+++ Data lines +++

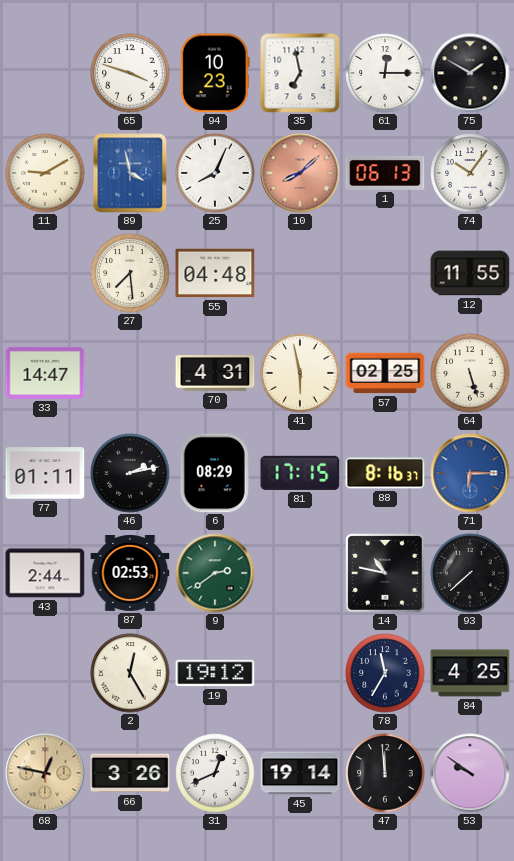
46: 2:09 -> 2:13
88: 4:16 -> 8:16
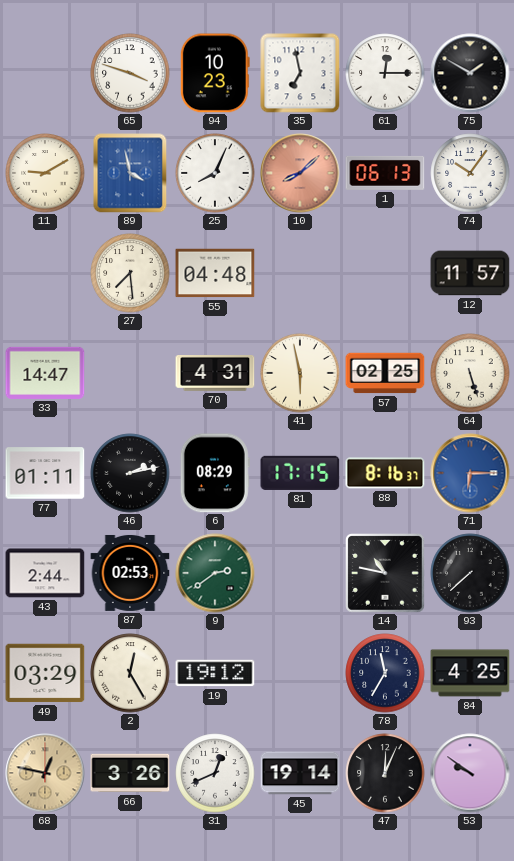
12: 11:55 -> 11:57
49: none -> 03:29
47: 11:59 -> 12:04
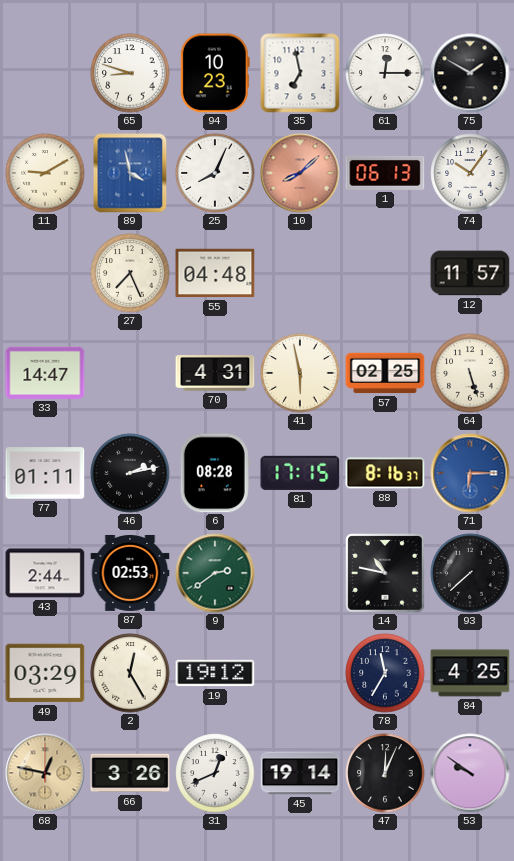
65: 3:48 -> 8:48
27: 7:29 -> 7:26
6: 08:29 -> 08:28
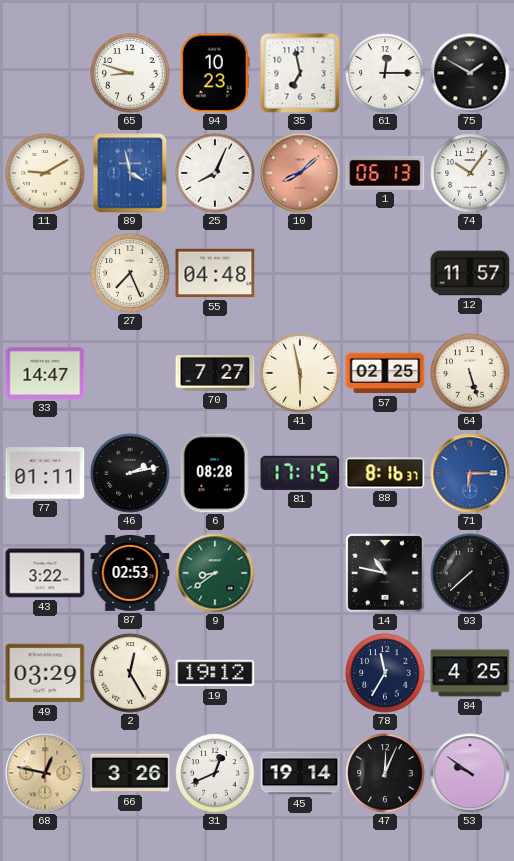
70: 4:31 -> 7:27
43: 2:44 -> 3:22
9: 2:39 -> 8:39
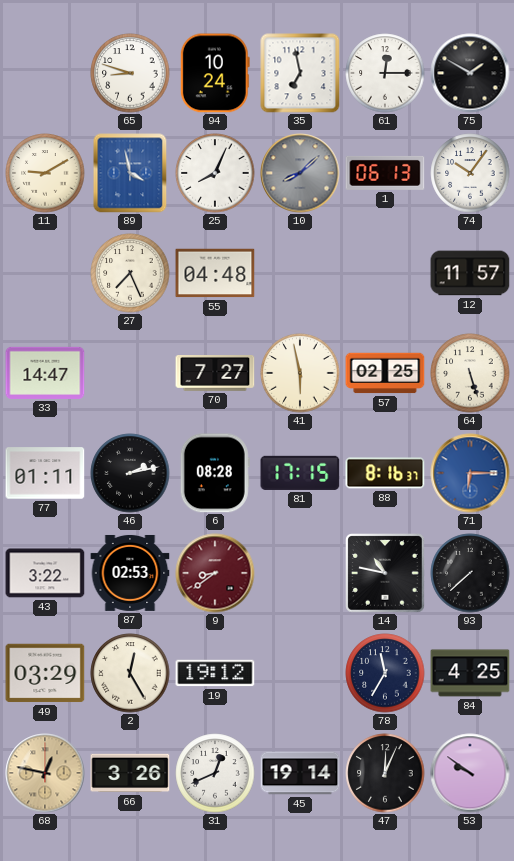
94: 10:23 -> 10:24
10 dial: salmon -> grey
9 dial: green -> burgundy
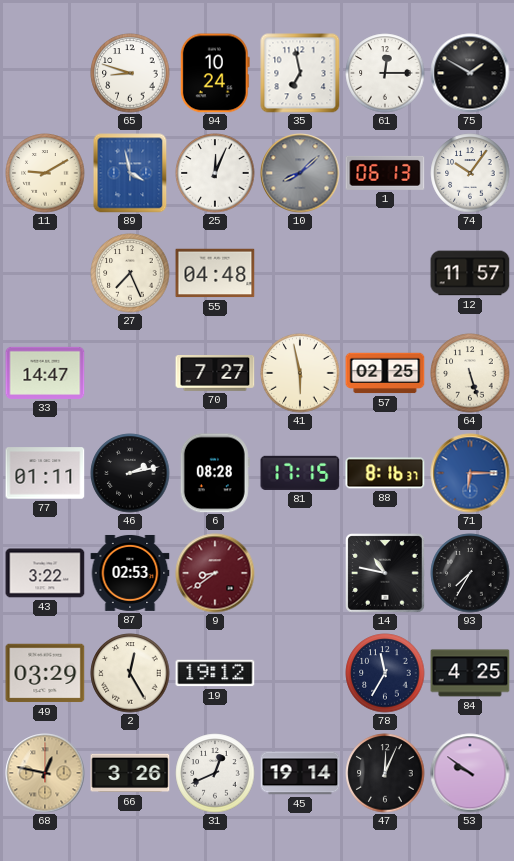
25: 8:04 -> 12:04
93: 7:38 -> 7:35
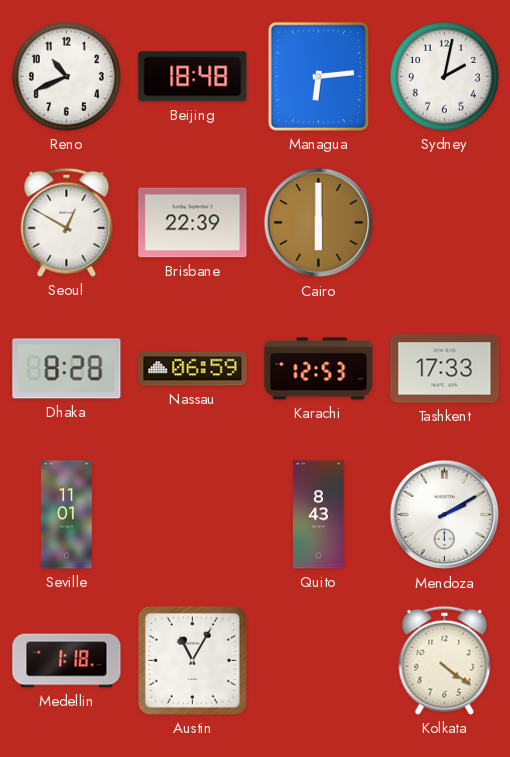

+++

◆ Task description
Put the lines of the records into a numbered list, beginning at the line that contains "12: 11:55 -> 11:57" and continuing through the end of the records, with blank lines omitted. Leave the pictures out of the list.

◆ Response to the task
1. 12: 11:55 -> 11:57
2. 49: none -> 03:29
3. 47: 11:59 -> 12:04
4. 65: 3:48 -> 8:48
5. 27: 7:29 -> 7:26
6. 6: 08:29 -> 08:28
7. 70: 4:31 -> 7:27
8. 43: 2:44 -> 3:22
9. 9: 2:39 -> 8:39
10. 94: 10:23 -> 10:24
11. 10 dial: salmon -> grey
12. 9 dial: green -> burgundy
13. 25: 8:04 -> 12:04
14. 93: 7:38 -> 7:35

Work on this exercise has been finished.